EXERCISE REQUIREMENTS
Output exactly the span of lines beginning with the one that holds "(566, 152) = (477, 170): blue" and ending with the last line of the data below.

RECORD SET

-*-

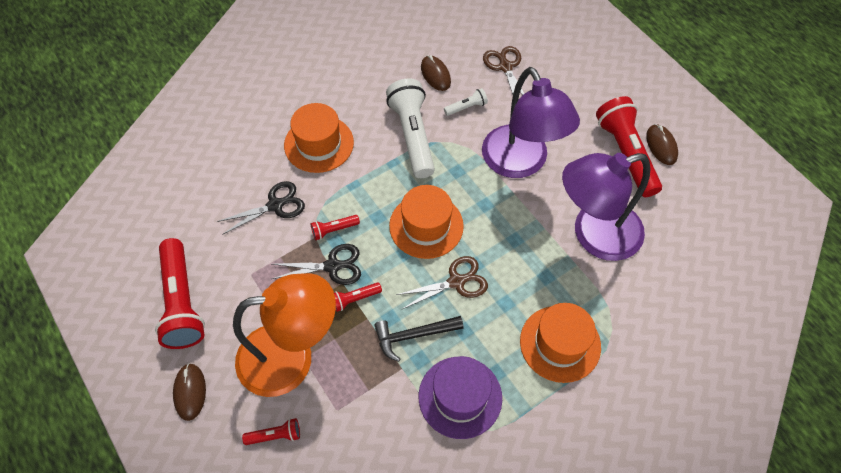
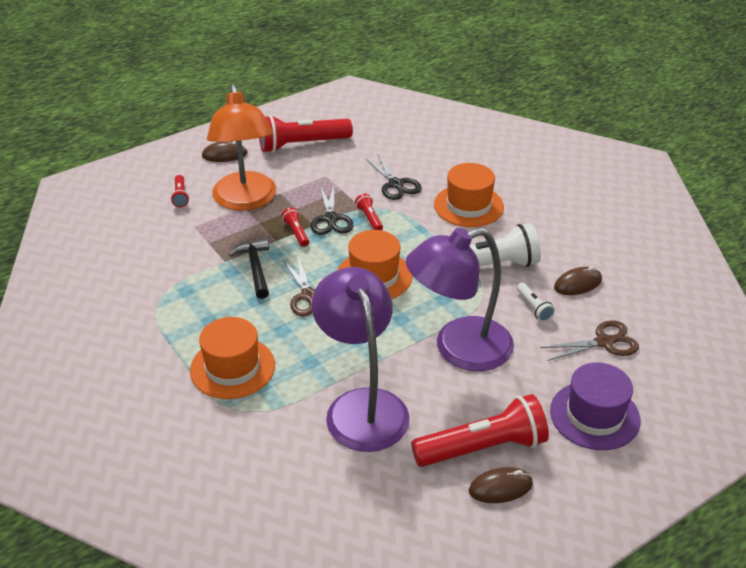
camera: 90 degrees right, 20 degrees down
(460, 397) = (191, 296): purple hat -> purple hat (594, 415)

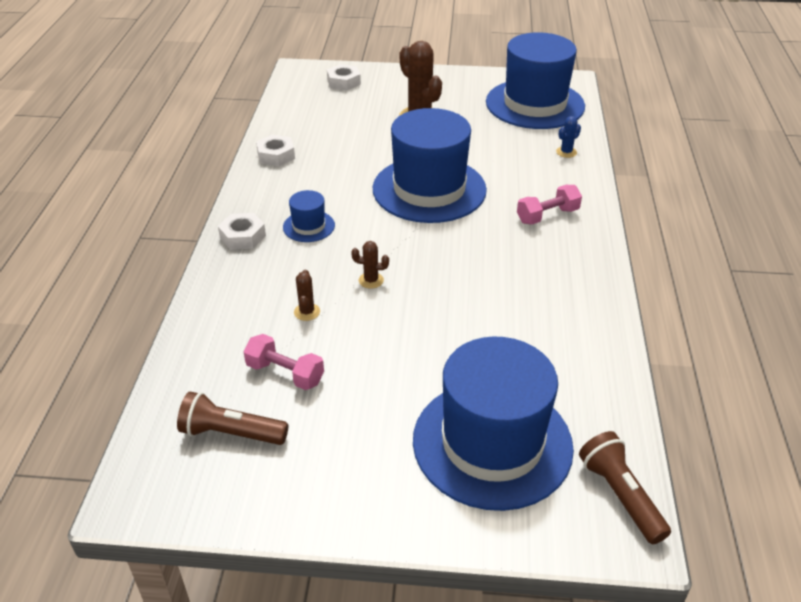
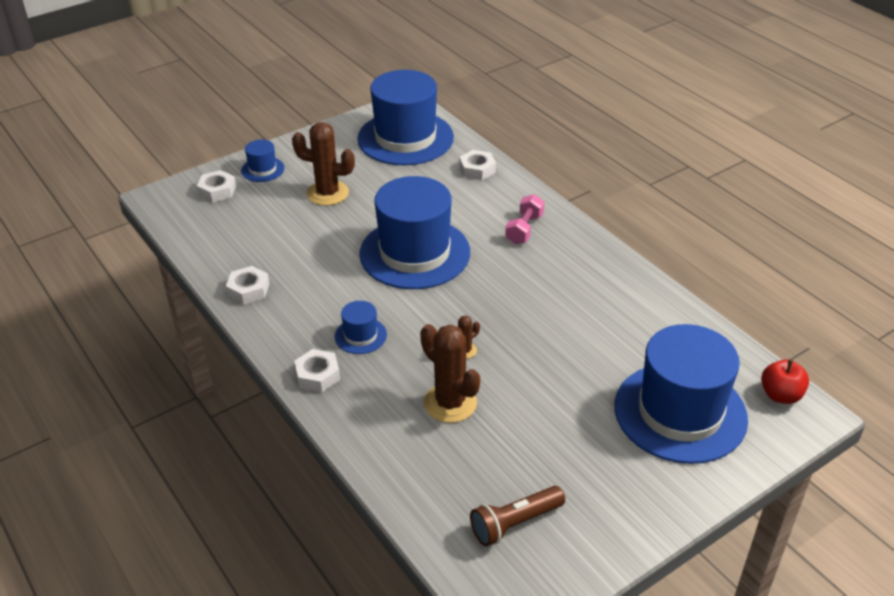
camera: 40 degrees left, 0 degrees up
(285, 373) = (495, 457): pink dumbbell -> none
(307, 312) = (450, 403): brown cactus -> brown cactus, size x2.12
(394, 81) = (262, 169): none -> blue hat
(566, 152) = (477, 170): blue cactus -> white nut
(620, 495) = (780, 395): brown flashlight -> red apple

-*-

OUTPUT OF THE TASK
(566, 152) = (477, 170): blue cactus -> white nut
(620, 495) = (780, 395): brown flashlight -> red apple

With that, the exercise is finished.